**What you are asked to do:**
From the entries below, please output exactly the lines starting at the one containing "TEMP2: DS18B20 -> TMP36" and ending at the one containing "RADIO3 pin CSN: SCK -> MI", both included.

(Modification records)
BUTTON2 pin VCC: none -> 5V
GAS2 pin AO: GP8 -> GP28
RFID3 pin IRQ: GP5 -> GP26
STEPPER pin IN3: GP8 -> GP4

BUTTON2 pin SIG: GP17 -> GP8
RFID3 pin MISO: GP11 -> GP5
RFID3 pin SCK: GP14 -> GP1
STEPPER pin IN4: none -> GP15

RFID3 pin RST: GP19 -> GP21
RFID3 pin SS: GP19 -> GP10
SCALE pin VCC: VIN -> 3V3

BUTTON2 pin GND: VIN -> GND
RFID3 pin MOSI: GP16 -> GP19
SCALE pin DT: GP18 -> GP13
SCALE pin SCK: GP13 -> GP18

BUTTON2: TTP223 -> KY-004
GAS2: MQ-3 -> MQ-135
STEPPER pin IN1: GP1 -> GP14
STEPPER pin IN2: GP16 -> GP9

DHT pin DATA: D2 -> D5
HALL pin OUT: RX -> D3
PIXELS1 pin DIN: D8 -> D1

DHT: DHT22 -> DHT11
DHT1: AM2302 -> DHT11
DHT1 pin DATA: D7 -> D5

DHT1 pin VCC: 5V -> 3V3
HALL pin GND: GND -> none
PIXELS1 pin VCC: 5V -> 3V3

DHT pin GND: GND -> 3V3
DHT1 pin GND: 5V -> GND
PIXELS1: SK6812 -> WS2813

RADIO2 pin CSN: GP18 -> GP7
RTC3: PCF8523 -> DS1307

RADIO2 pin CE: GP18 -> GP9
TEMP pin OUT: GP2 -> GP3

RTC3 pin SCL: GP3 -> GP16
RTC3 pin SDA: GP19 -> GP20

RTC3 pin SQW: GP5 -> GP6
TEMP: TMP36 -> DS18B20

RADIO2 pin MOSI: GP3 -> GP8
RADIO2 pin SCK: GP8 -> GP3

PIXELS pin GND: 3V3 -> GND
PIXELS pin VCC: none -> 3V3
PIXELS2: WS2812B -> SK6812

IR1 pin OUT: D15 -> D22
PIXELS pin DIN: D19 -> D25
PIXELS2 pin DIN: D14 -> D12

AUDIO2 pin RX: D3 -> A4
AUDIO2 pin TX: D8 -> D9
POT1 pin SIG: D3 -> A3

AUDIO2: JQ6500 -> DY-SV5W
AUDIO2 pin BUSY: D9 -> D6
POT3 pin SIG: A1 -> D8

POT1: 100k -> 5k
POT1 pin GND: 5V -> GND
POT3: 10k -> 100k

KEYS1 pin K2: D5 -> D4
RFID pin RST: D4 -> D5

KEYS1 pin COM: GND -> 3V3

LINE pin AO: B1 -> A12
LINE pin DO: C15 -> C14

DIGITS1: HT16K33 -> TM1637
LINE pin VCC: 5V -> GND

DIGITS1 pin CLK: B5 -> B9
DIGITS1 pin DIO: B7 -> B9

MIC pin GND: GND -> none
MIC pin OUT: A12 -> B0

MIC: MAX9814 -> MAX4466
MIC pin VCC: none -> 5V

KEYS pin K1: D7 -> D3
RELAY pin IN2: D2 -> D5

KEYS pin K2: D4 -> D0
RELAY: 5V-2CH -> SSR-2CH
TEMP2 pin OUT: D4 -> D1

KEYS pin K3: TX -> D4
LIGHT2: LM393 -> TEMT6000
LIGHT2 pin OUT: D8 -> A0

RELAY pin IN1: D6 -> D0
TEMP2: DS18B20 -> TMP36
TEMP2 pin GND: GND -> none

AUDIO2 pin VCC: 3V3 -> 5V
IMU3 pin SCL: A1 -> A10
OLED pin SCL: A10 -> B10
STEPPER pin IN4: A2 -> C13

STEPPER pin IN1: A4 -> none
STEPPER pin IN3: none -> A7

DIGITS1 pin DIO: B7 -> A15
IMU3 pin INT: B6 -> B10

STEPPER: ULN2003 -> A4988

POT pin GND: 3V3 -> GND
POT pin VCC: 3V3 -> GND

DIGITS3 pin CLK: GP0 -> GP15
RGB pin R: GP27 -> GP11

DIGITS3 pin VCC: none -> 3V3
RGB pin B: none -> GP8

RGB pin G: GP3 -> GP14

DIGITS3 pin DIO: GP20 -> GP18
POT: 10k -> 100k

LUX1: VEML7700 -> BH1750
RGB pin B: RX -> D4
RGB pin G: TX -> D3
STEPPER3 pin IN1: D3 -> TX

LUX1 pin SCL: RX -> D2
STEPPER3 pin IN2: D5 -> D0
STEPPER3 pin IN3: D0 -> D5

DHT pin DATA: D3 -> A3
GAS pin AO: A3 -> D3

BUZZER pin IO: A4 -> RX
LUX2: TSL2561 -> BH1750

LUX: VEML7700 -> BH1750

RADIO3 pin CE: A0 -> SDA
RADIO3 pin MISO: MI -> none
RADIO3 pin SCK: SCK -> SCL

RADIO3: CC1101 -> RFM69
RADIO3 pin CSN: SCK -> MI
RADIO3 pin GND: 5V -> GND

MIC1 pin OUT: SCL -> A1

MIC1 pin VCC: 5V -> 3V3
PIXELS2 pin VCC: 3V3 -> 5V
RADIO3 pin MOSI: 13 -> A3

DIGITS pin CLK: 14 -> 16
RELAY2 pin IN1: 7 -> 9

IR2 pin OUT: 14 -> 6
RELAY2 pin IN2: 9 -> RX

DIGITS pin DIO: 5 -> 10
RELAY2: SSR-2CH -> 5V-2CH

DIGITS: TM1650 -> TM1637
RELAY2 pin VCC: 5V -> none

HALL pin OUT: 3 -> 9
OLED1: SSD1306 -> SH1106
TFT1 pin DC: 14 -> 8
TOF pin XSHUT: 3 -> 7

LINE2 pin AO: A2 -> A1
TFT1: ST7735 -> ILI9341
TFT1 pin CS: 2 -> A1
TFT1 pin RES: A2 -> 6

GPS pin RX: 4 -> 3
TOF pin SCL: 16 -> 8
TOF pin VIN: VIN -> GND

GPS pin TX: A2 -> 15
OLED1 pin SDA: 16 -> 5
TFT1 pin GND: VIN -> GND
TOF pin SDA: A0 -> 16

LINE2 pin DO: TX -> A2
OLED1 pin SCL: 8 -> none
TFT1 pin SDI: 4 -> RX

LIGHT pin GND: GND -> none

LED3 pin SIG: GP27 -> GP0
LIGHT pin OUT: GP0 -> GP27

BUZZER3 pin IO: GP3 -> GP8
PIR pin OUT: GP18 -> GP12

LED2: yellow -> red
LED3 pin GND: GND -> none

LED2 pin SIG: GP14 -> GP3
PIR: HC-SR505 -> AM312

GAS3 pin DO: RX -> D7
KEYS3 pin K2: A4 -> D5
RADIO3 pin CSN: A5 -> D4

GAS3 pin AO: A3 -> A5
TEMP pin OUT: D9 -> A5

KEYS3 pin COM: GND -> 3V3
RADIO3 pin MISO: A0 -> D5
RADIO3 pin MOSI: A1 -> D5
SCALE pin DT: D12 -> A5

**Solution for this task:**
TEMP2: DS18B20 -> TMP36
TEMP2 pin GND: GND -> none

AUDIO2 pin VCC: 3V3 -> 5V
IMU3 pin SCL: A1 -> A10
OLED pin SCL: A10 -> B10
STEPPER pin IN4: A2 -> C13

STEPPER pin IN1: A4 -> none
STEPPER pin IN3: none -> A7

DIGITS1 pin DIO: B7 -> A15
IMU3 pin INT: B6 -> B10

STEPPER: ULN2003 -> A4988

POT pin GND: 3V3 -> GND
POT pin VCC: 3V3 -> GND

DIGITS3 pin CLK: GP0 -> GP15
RGB pin R: GP27 -> GP11

DIGITS3 pin VCC: none -> 3V3
RGB pin B: none -> GP8

RGB pin G: GP3 -> GP14

DIGITS3 pin DIO: GP20 -> GP18
POT: 10k -> 100k

LUX1: VEML7700 -> BH1750
RGB pin B: RX -> D4
RGB pin G: TX -> D3
STEPPER3 pin IN1: D3 -> TX

LUX1 pin SCL: RX -> D2
STEPPER3 pin IN2: D5 -> D0
STEPPER3 pin IN3: D0 -> D5

DHT pin DATA: D3 -> A3
GAS pin AO: A3 -> D3

BUZZER pin IO: A4 -> RX
LUX2: TSL2561 -> BH1750

LUX: VEML7700 -> BH1750

RADIO3 pin CE: A0 -> SDA
RADIO3 pin MISO: MI -> none
RADIO3 pin SCK: SCK -> SCL

RADIO3: CC1101 -> RFM69
RADIO3 pin CSN: SCK -> MI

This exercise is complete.